» **TASK ITEM**:
The response must be made up of the lines in the entries below that contain "from".

» **EXCERPTED RECORDS**:
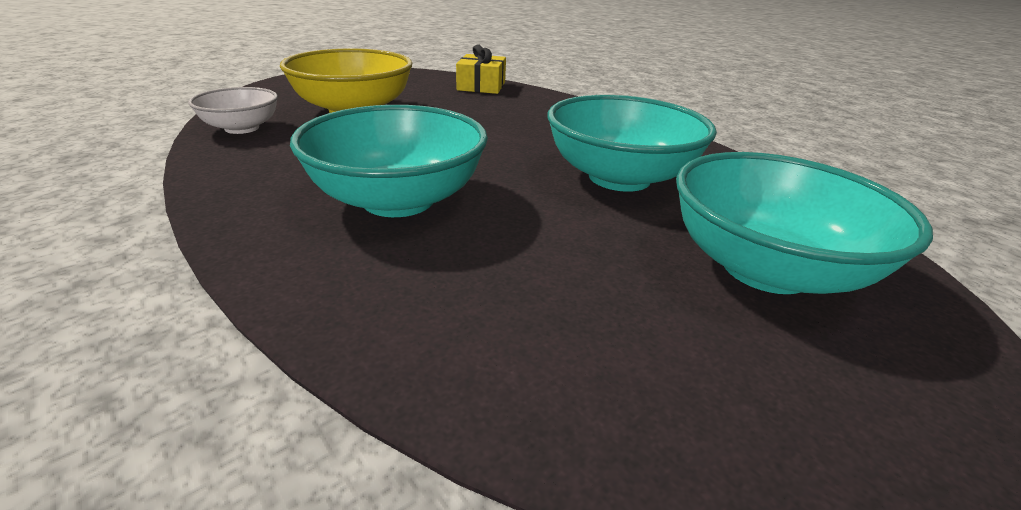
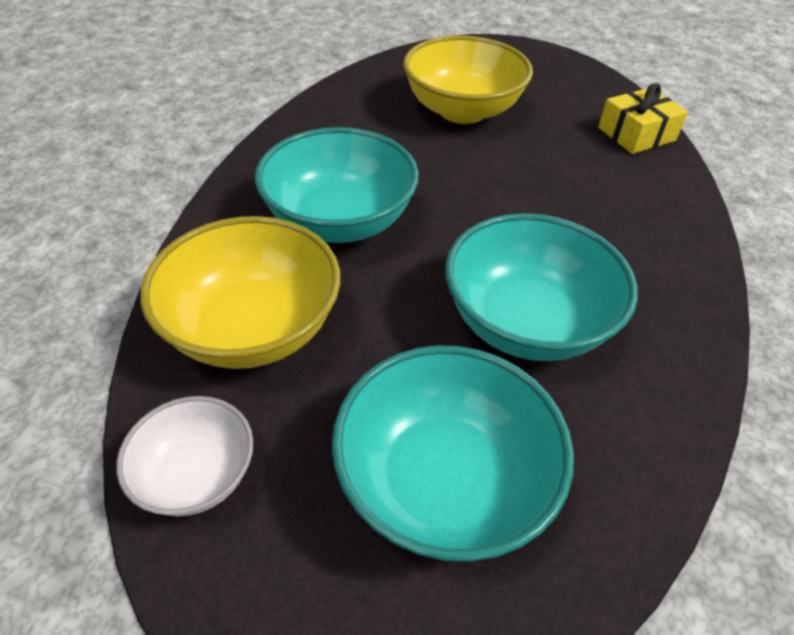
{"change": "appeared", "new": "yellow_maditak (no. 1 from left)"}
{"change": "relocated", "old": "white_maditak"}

---

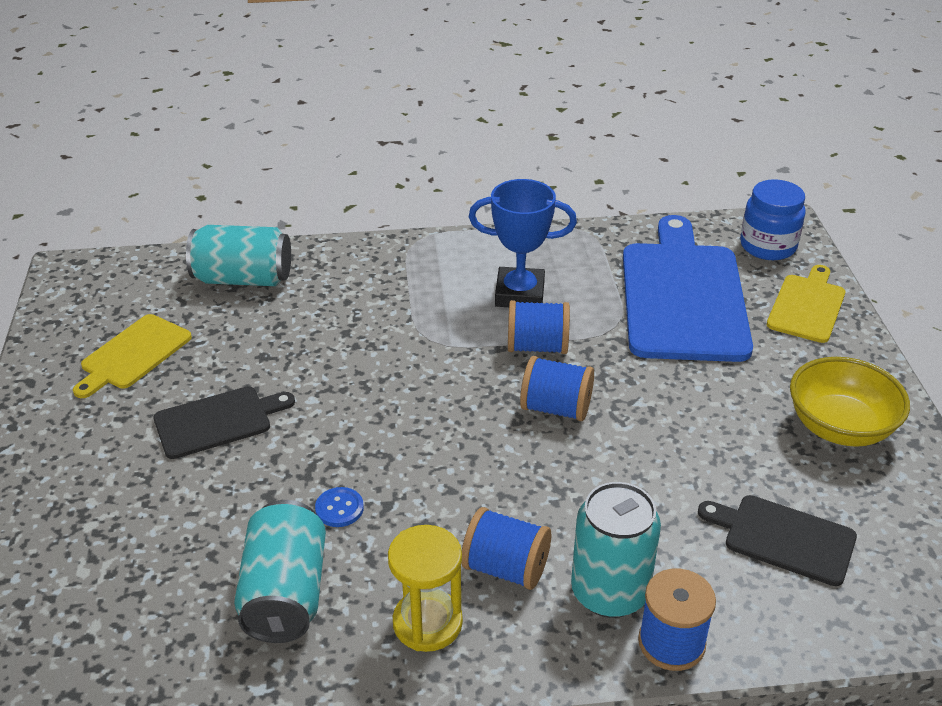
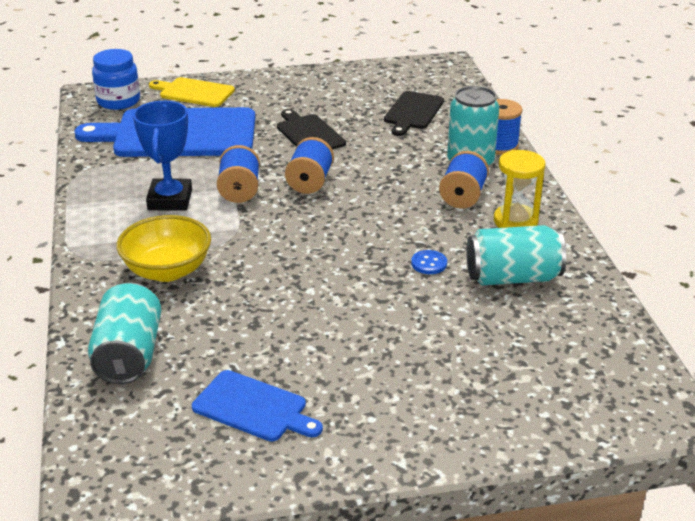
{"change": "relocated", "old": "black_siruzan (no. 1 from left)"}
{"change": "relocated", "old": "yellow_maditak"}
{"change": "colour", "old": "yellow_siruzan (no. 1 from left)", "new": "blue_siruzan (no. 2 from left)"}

» **THE ANSWER**:
{"change": "appeared", "new": "yellow_maditak (no. 1 from left)"}
{"change": "relocated", "old": "black_siruzan (no. 1 from left)"}
{"change": "colour", "old": "yellow_siruzan (no. 1 from left)", "new": "blue_siruzan (no. 2 from left)"}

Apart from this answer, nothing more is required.